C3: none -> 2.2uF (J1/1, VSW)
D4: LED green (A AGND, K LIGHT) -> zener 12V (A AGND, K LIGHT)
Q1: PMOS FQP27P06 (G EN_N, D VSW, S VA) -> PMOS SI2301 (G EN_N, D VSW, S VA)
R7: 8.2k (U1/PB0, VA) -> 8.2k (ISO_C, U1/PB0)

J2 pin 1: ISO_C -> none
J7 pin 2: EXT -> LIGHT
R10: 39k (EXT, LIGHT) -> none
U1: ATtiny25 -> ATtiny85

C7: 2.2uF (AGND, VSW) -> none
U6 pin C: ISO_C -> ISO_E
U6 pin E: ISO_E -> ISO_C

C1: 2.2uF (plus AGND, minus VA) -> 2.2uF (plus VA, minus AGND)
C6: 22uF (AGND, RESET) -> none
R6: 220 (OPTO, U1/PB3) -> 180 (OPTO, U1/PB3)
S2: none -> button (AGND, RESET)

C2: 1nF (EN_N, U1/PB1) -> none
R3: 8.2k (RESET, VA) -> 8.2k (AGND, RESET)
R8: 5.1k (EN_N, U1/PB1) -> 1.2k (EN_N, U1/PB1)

◆ ◆ ◆ ◆ ◆

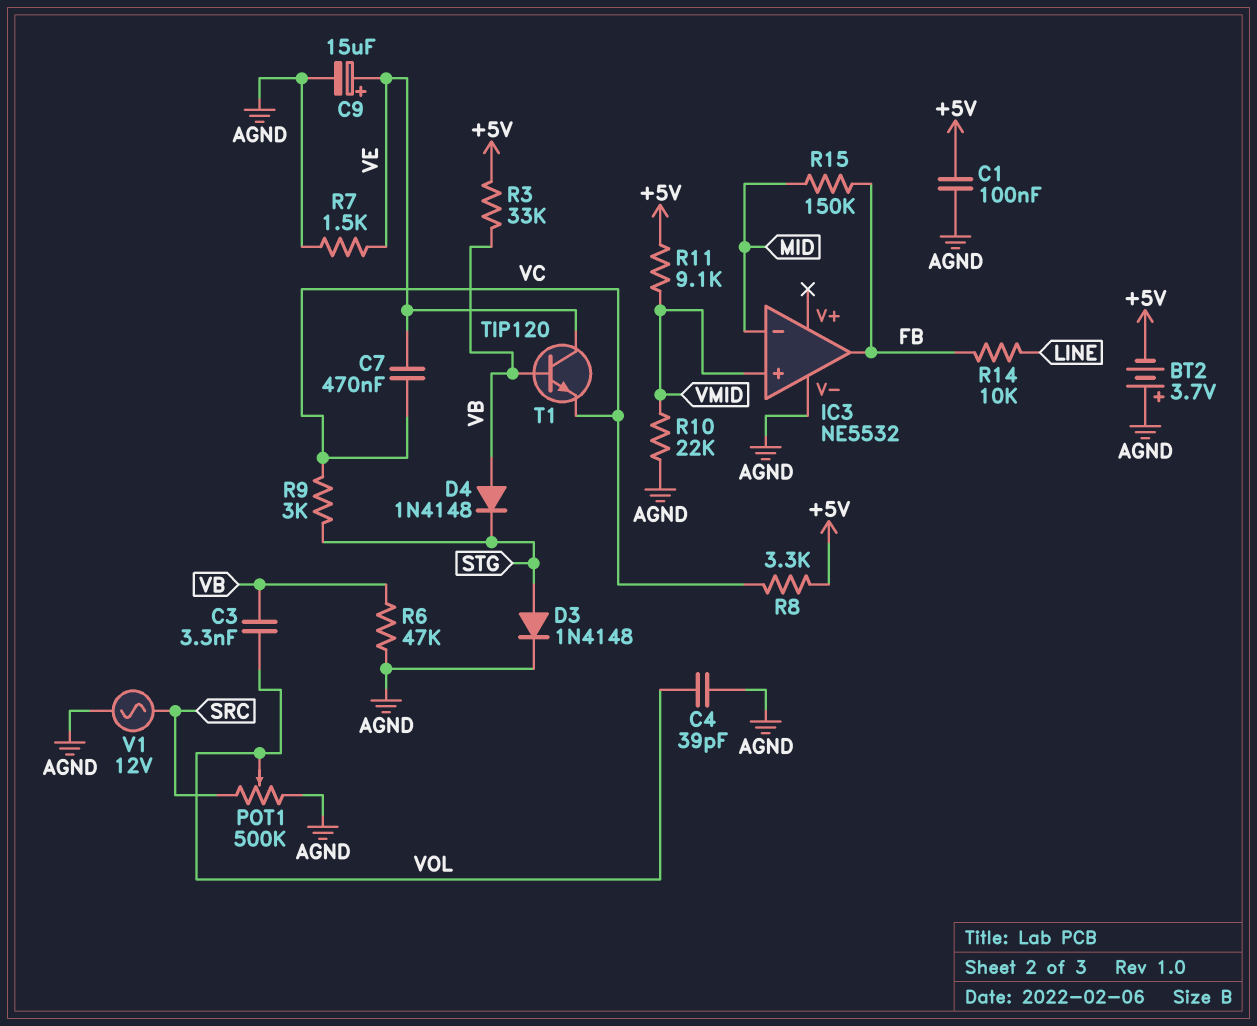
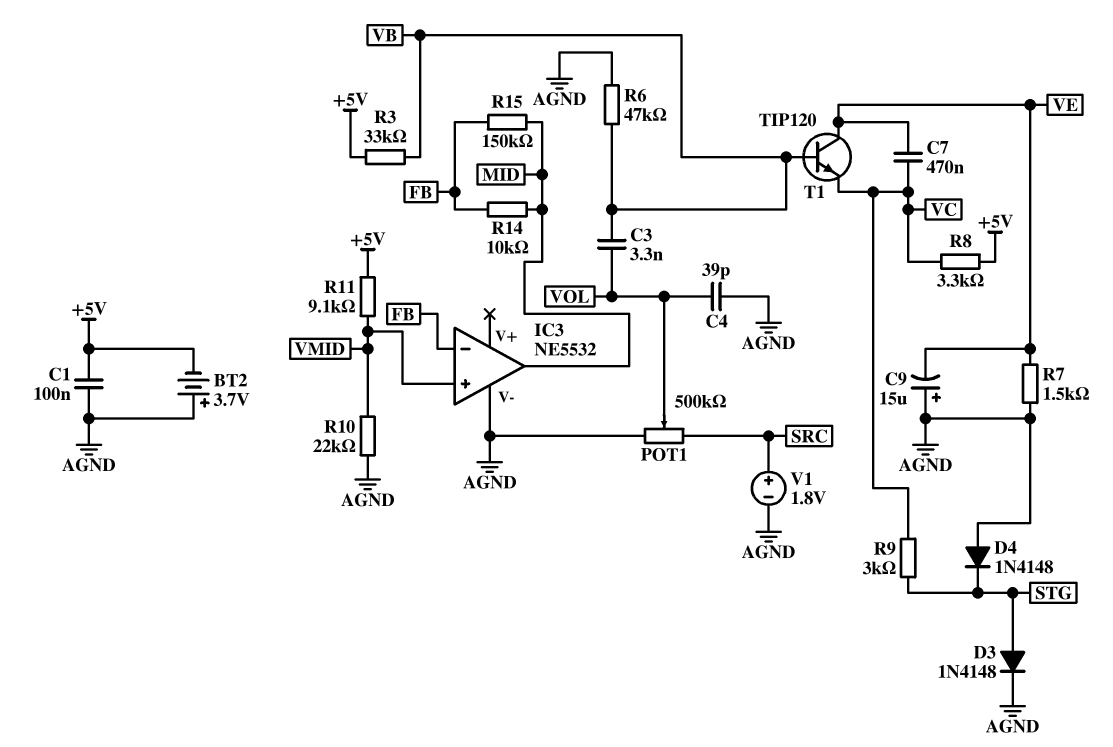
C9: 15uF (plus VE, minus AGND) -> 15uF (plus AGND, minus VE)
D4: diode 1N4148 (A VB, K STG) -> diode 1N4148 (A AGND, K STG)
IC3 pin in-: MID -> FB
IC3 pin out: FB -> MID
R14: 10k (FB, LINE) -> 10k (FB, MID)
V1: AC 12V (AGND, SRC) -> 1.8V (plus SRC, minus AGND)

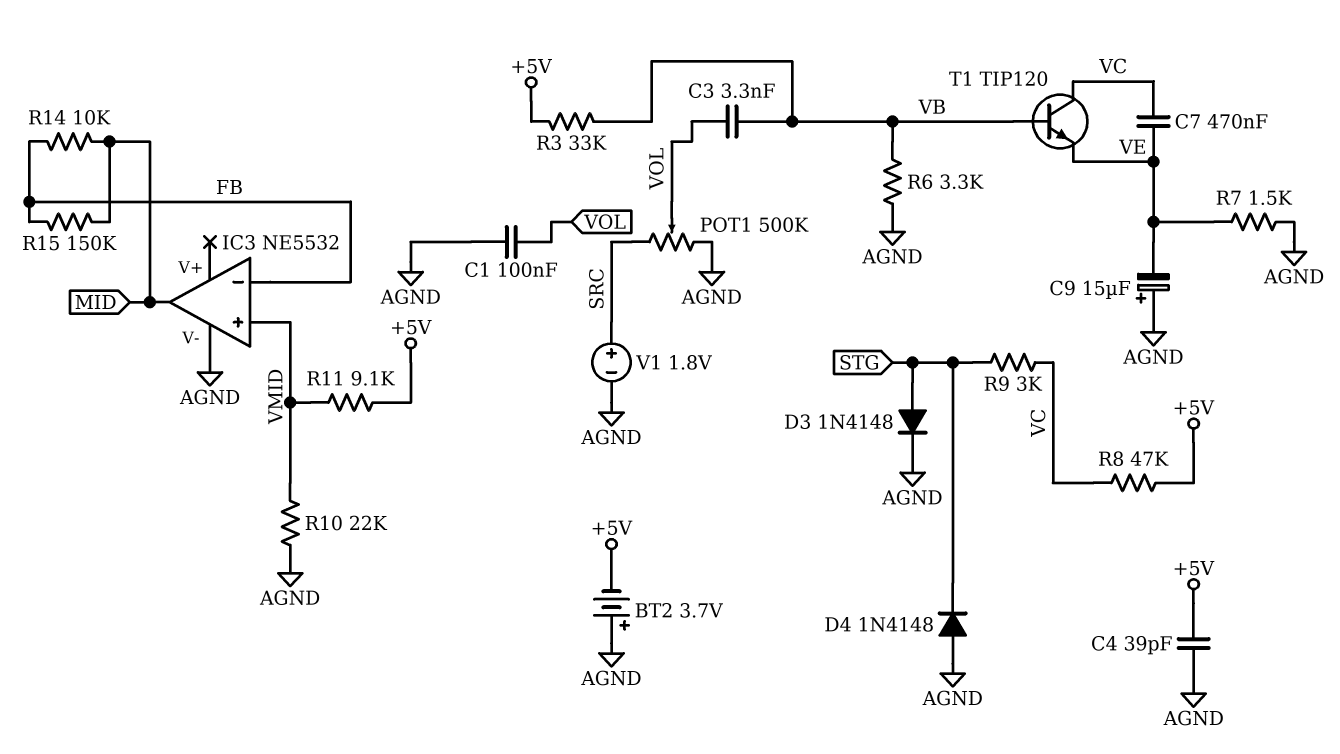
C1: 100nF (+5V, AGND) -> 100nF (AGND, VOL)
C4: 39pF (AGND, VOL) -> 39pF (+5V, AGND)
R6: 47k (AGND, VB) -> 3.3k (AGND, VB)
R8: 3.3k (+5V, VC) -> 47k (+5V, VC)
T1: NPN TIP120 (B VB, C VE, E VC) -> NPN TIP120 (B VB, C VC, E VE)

◆ ◆ ◆ ◆ ◆

Using the records above, restate word for word the lines from the one with "C3: none -> 2.2uF (J1/1, VSW)" through the one with "R8: 5.1k (EN_N, U1/PB1)", both included.

C3: none -> 2.2uF (J1/1, VSW)
D4: LED green (A AGND, K LIGHT) -> zener 12V (A AGND, K LIGHT)
Q1: PMOS FQP27P06 (G EN_N, D VSW, S VA) -> PMOS SI2301 (G EN_N, D VSW, S VA)
R7: 8.2k (U1/PB0, VA) -> 8.2k (ISO_C, U1/PB0)

J2 pin 1: ISO_C -> none
J7 pin 2: EXT -> LIGHT
R10: 39k (EXT, LIGHT) -> none
U1: ATtiny25 -> ATtiny85

C7: 2.2uF (AGND, VSW) -> none
U6 pin C: ISO_C -> ISO_E
U6 pin E: ISO_E -> ISO_C

C1: 2.2uF (plus AGND, minus VA) -> 2.2uF (plus VA, minus AGND)
C6: 22uF (AGND, RESET) -> none
R6: 220 (OPTO, U1/PB3) -> 180 (OPTO, U1/PB3)
S2: none -> button (AGND, RESET)

C2: 1nF (EN_N, U1/PB1) -> none
R3: 8.2k (RESET, VA) -> 8.2k (AGND, RESET)
R8: 5.1k (EN_N, U1/PB1) -> 1.2k (EN_N, U1/PB1)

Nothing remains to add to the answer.